• How to complete this task:
Copy the listing below in full and skip every picture.

• Data:
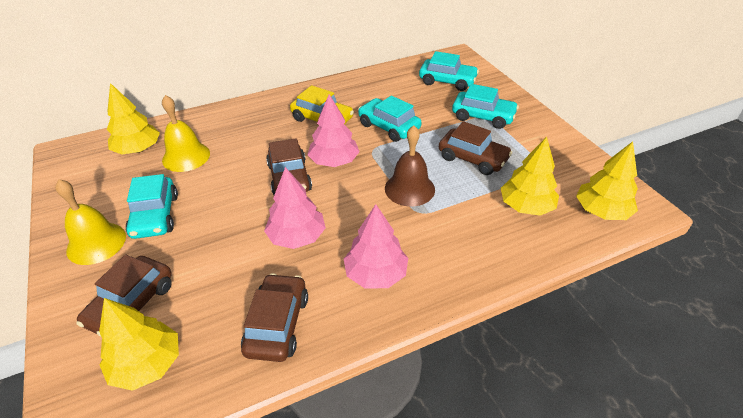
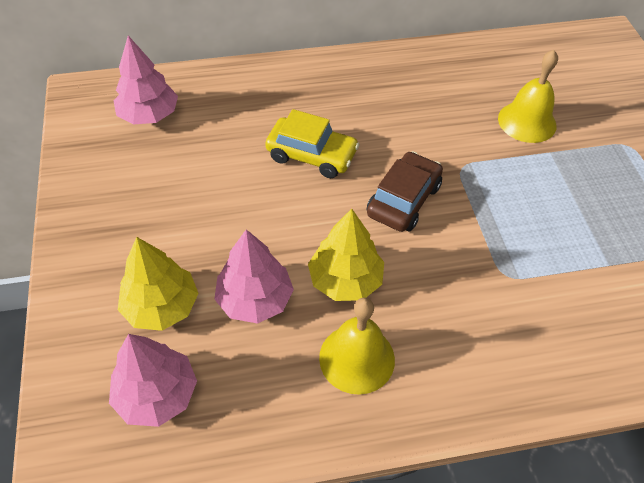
brown bell: 1 -> 0
brown car: 4 -> 1
turquoise car: 4 -> 0
yellow tree: 4 -> 2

• Completed exercise:
brown bell: 1 -> 0
brown car: 4 -> 1
turquoise car: 4 -> 0
yellow tree: 4 -> 2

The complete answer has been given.